→ **WORK ORDER**:
Go to the line containing "yellow star: (115, 74)" in the records below and print it and every following line exactly, on through the line containing "gray trapezoid: (177, 279)", then stop.

→ **EXERCISE DATA**:
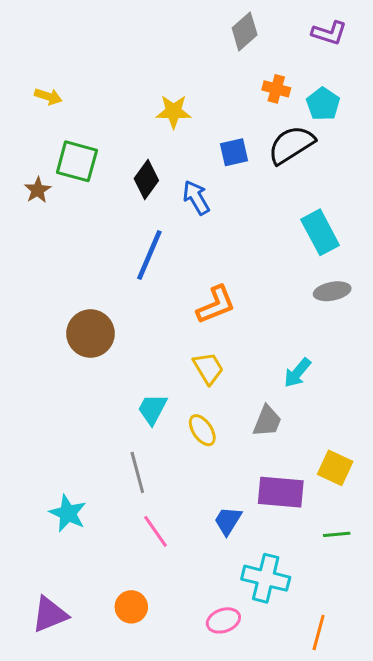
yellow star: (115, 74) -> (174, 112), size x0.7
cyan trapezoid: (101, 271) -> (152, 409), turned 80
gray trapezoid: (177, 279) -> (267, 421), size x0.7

--

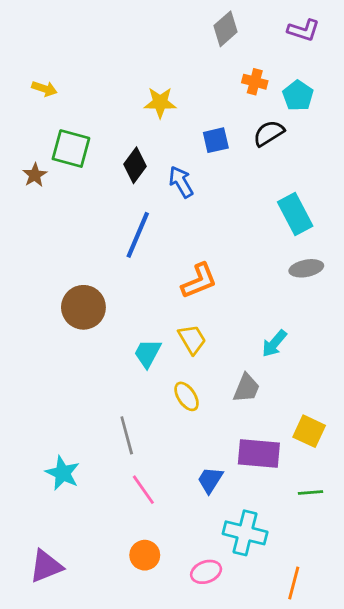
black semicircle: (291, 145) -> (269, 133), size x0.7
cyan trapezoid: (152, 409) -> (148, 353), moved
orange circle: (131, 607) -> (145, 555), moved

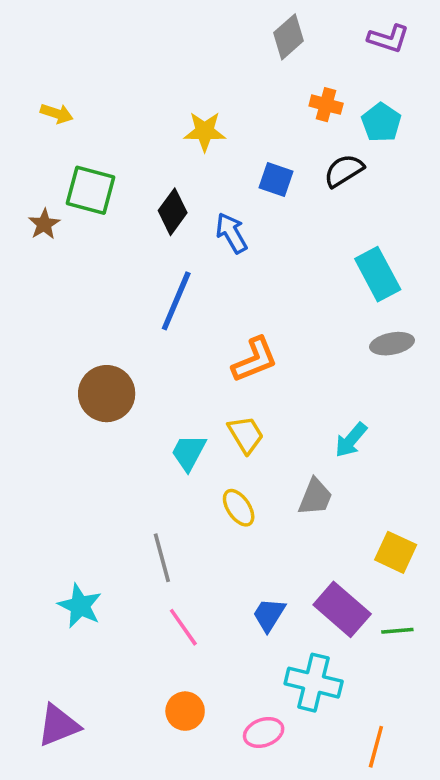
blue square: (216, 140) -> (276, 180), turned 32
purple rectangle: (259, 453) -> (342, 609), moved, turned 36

→ **SOLVED PROBLEM**:
yellow star: (115, 74) -> (174, 112), size x0.7
cyan trapezoid: (101, 271) -> (152, 409), turned 80
gray trapezoid: (177, 279) -> (267, 421), size x0.7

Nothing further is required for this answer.